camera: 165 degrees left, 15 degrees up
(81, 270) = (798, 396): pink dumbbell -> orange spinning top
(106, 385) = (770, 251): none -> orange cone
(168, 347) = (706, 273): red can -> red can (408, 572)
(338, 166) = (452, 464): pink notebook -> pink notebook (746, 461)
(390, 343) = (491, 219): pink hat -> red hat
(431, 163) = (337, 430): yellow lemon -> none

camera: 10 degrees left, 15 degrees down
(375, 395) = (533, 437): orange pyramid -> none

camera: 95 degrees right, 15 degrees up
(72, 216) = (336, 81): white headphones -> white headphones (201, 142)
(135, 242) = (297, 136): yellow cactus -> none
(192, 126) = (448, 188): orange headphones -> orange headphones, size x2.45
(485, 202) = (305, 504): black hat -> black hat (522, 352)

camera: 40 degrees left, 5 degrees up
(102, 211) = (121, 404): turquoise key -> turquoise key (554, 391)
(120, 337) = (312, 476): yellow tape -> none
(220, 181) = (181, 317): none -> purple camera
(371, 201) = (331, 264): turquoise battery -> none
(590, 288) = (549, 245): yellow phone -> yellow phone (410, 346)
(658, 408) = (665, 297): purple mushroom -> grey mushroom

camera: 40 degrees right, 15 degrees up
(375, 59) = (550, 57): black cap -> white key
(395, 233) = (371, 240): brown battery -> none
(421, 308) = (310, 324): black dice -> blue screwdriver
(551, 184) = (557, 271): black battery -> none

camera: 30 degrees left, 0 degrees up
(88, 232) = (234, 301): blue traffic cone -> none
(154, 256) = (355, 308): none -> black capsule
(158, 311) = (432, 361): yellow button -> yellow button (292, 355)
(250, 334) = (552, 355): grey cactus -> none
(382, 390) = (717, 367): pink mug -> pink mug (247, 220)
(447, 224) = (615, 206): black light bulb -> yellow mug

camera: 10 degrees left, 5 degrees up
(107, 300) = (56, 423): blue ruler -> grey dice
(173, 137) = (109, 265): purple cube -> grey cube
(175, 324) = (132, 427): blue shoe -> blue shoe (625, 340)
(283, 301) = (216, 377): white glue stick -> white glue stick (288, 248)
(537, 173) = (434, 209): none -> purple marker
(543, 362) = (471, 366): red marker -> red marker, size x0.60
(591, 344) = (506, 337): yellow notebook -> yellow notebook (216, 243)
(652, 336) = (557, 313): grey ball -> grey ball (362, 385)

——————

- Task to carry out: Look through the data and show every line containing "black".

- Your solution:
(485, 202) = (305, 504): black hat -> black hat (522, 352)
(375, 59) = (550, 57): black cap -> white key
(421, 308) = (310, 324): black dice -> blue screwdriver
(551, 184) = (557, 271): black battery -> none
(154, 256) = (355, 308): none -> black capsule
(447, 224) = (615, 206): black light bulb -> yellow mug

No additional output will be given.